■ **EXERCISE REQUIREMENTS**:
Please give back the lines from the line containing "(311, 347) = (545, 557): pink" through the end of the listing below, exactly as written and without pictures.

+++ SOURCE DATA +++

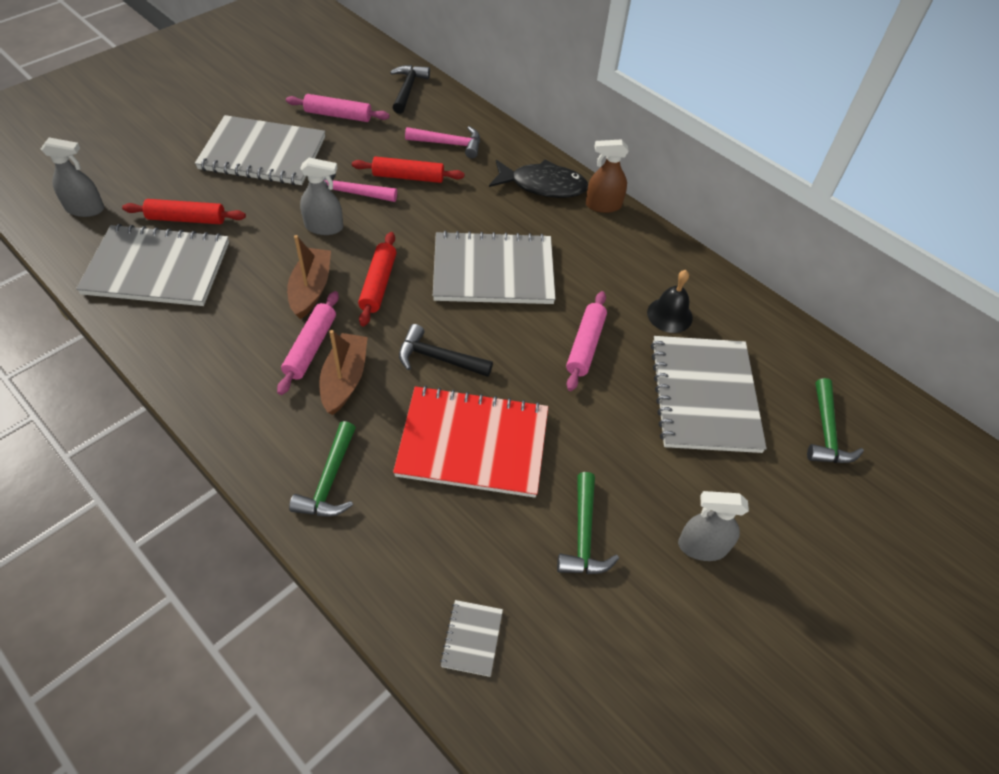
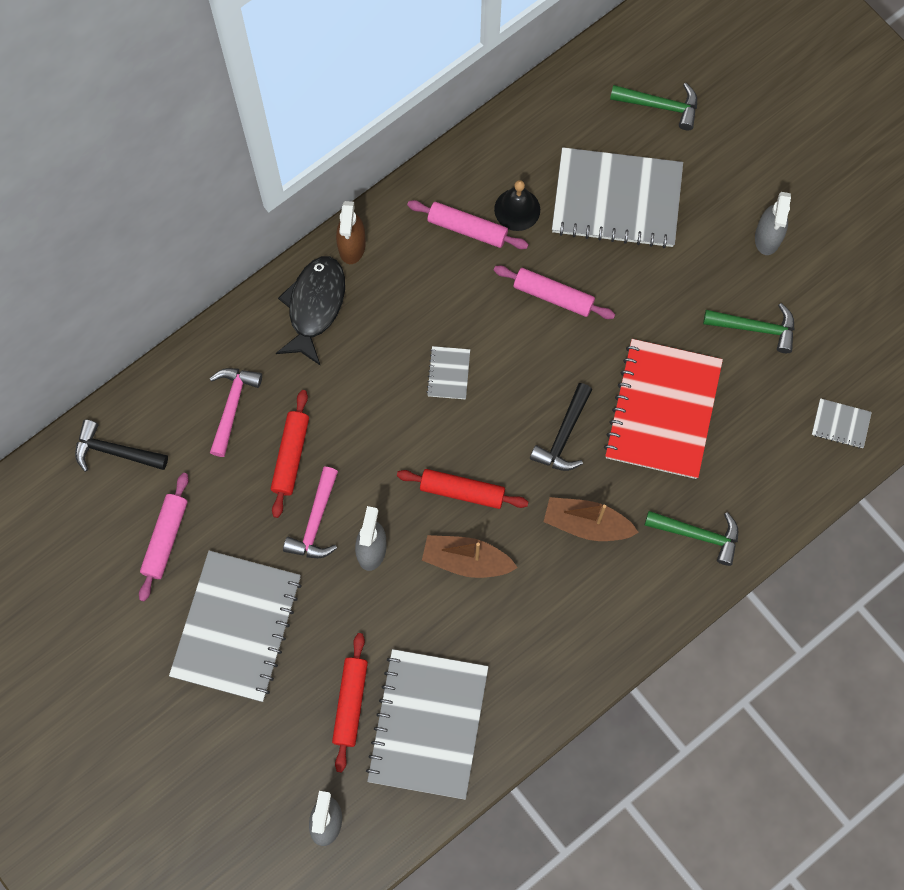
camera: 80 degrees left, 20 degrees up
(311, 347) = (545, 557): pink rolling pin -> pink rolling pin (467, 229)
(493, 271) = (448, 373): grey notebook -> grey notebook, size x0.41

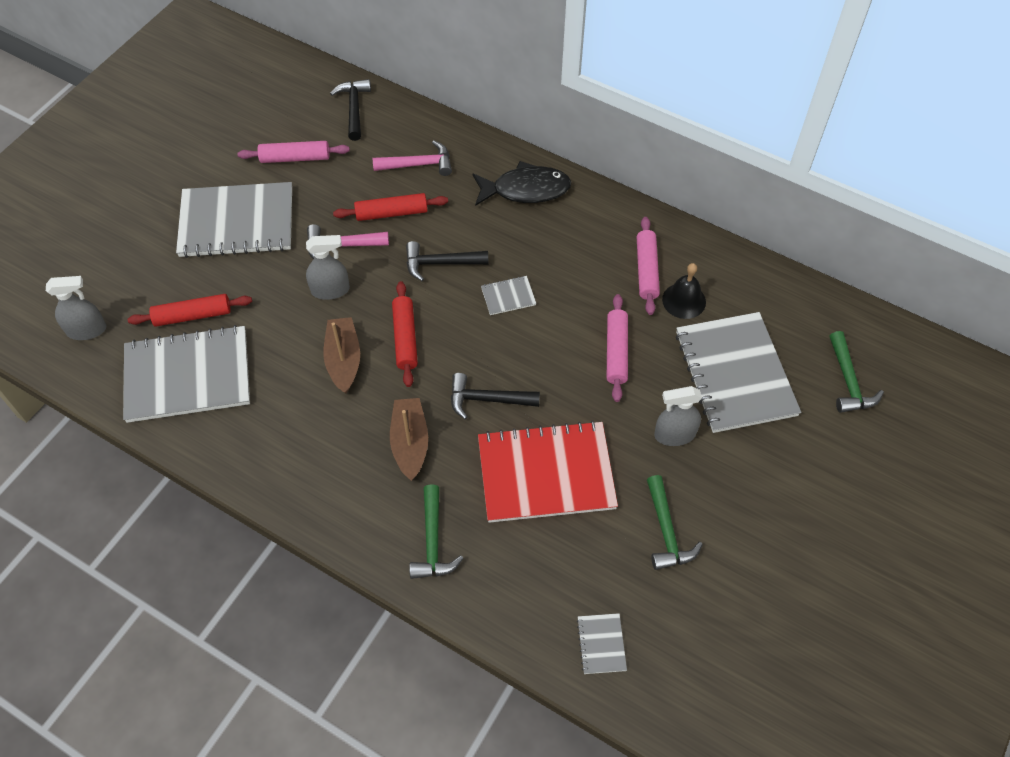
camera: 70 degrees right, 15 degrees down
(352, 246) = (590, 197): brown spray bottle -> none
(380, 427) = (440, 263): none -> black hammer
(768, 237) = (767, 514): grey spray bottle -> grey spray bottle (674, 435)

+++

■ **THE COMPLETED TASK**:
(311, 347) = (545, 557): pink rolling pin -> pink rolling pin (467, 229)
(493, 271) = (448, 373): grey notebook -> grey notebook, size x0.41

camera: 70 degrees right, 15 degrees down
(352, 246) = (590, 197): brown spray bottle -> none
(380, 427) = (440, 263): none -> black hammer
(768, 237) = (767, 514): grey spray bottle -> grey spray bottle (674, 435)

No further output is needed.